→ Task objective
Without omitting anything, write out the listing below precisely.

Segment Start: Exercise material

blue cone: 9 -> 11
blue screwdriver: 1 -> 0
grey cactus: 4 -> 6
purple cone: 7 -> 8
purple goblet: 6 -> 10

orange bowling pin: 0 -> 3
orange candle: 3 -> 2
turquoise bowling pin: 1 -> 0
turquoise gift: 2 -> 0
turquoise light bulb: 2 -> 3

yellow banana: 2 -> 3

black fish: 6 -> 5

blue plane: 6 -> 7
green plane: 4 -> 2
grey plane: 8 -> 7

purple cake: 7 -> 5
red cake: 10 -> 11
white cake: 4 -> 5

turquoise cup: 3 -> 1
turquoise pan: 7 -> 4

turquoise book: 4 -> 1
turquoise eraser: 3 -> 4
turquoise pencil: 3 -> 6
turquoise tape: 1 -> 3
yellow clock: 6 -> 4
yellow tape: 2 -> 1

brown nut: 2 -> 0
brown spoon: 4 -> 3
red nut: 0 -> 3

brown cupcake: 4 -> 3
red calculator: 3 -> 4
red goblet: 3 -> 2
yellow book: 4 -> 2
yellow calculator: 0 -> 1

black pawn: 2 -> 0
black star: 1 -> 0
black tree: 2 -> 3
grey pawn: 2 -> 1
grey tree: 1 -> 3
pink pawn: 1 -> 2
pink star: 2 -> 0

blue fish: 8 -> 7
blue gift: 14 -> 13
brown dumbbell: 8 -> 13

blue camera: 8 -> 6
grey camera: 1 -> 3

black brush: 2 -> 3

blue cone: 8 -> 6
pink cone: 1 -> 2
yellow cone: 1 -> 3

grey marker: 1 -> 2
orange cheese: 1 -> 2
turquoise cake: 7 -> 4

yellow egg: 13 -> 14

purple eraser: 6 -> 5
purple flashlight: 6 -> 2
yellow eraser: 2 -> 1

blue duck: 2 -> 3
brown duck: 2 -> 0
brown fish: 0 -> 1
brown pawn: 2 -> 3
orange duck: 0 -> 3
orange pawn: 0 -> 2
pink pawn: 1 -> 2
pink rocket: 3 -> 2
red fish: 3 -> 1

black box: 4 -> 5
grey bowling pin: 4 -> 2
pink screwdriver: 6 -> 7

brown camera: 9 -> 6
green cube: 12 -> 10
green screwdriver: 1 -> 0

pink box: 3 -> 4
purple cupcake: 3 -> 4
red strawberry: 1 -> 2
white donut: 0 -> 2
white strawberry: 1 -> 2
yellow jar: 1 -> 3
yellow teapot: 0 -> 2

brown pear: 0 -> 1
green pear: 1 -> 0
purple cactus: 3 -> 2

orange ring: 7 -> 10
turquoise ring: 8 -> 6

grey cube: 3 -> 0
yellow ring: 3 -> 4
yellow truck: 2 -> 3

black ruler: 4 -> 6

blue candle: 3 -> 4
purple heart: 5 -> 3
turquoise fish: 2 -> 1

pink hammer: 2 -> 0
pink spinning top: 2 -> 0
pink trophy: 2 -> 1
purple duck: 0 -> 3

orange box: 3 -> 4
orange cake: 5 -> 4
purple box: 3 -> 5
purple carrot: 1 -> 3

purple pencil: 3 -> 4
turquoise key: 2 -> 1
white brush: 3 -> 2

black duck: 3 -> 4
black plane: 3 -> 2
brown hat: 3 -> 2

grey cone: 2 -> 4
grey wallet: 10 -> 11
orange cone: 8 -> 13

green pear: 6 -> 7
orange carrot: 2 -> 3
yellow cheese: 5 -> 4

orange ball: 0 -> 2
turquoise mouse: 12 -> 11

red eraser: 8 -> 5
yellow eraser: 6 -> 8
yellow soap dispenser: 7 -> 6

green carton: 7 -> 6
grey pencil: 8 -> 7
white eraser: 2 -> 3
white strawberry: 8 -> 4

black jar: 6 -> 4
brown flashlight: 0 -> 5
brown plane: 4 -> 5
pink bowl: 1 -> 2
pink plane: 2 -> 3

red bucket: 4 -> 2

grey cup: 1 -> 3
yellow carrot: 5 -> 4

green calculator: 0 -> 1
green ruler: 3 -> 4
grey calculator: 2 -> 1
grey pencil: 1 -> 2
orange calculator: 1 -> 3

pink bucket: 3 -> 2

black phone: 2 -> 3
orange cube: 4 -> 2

Segment End: Exercise material

→ Result of this exercise
blue cone: 9 -> 11
blue screwdriver: 1 -> 0
grey cactus: 4 -> 6
purple cone: 7 -> 8
purple goblet: 6 -> 10

orange bowling pin: 0 -> 3
orange candle: 3 -> 2
turquoise bowling pin: 1 -> 0
turquoise gift: 2 -> 0
turquoise light bulb: 2 -> 3

yellow banana: 2 -> 3

black fish: 6 -> 5

blue plane: 6 -> 7
green plane: 4 -> 2
grey plane: 8 -> 7

purple cake: 7 -> 5
red cake: 10 -> 11
white cake: 4 -> 5

turquoise cup: 3 -> 1
turquoise pan: 7 -> 4

turquoise book: 4 -> 1
turquoise eraser: 3 -> 4
turquoise pencil: 3 -> 6
turquoise tape: 1 -> 3
yellow clock: 6 -> 4
yellow tape: 2 -> 1

brown nut: 2 -> 0
brown spoon: 4 -> 3
red nut: 0 -> 3

brown cupcake: 4 -> 3
red calculator: 3 -> 4
red goblet: 3 -> 2
yellow book: 4 -> 2
yellow calculator: 0 -> 1

black pawn: 2 -> 0
black star: 1 -> 0
black tree: 2 -> 3
grey pawn: 2 -> 1
grey tree: 1 -> 3
pink pawn: 1 -> 2
pink star: 2 -> 0

blue fish: 8 -> 7
blue gift: 14 -> 13
brown dumbbell: 8 -> 13

blue camera: 8 -> 6
grey camera: 1 -> 3

black brush: 2 -> 3

blue cone: 8 -> 6
pink cone: 1 -> 2
yellow cone: 1 -> 3

grey marker: 1 -> 2
orange cheese: 1 -> 2
turquoise cake: 7 -> 4

yellow egg: 13 -> 14

purple eraser: 6 -> 5
purple flashlight: 6 -> 2
yellow eraser: 2 -> 1

blue duck: 2 -> 3
brown duck: 2 -> 0
brown fish: 0 -> 1
brown pawn: 2 -> 3
orange duck: 0 -> 3
orange pawn: 0 -> 2
pink pawn: 1 -> 2
pink rocket: 3 -> 2
red fish: 3 -> 1

black box: 4 -> 5
grey bowling pin: 4 -> 2
pink screwdriver: 6 -> 7

brown camera: 9 -> 6
green cube: 12 -> 10
green screwdriver: 1 -> 0

pink box: 3 -> 4
purple cupcake: 3 -> 4
red strawberry: 1 -> 2
white donut: 0 -> 2
white strawberry: 1 -> 2
yellow jar: 1 -> 3
yellow teapot: 0 -> 2

brown pear: 0 -> 1
green pear: 1 -> 0
purple cactus: 3 -> 2

orange ring: 7 -> 10
turquoise ring: 8 -> 6

grey cube: 3 -> 0
yellow ring: 3 -> 4
yellow truck: 2 -> 3

black ruler: 4 -> 6

blue candle: 3 -> 4
purple heart: 5 -> 3
turquoise fish: 2 -> 1

pink hammer: 2 -> 0
pink spinning top: 2 -> 0
pink trophy: 2 -> 1
purple duck: 0 -> 3

orange box: 3 -> 4
orange cake: 5 -> 4
purple box: 3 -> 5
purple carrot: 1 -> 3

purple pencil: 3 -> 4
turquoise key: 2 -> 1
white brush: 3 -> 2

black duck: 3 -> 4
black plane: 3 -> 2
brown hat: 3 -> 2

grey cone: 2 -> 4
grey wallet: 10 -> 11
orange cone: 8 -> 13

green pear: 6 -> 7
orange carrot: 2 -> 3
yellow cheese: 5 -> 4

orange ball: 0 -> 2
turquoise mouse: 12 -> 11

red eraser: 8 -> 5
yellow eraser: 6 -> 8
yellow soap dispenser: 7 -> 6

green carton: 7 -> 6
grey pencil: 8 -> 7
white eraser: 2 -> 3
white strawberry: 8 -> 4

black jar: 6 -> 4
brown flashlight: 0 -> 5
brown plane: 4 -> 5
pink bowl: 1 -> 2
pink plane: 2 -> 3

red bucket: 4 -> 2

grey cup: 1 -> 3
yellow carrot: 5 -> 4

green calculator: 0 -> 1
green ruler: 3 -> 4
grey calculator: 2 -> 1
grey pencil: 1 -> 2
orange calculator: 1 -> 3

pink bucket: 3 -> 2

black phone: 2 -> 3
orange cube: 4 -> 2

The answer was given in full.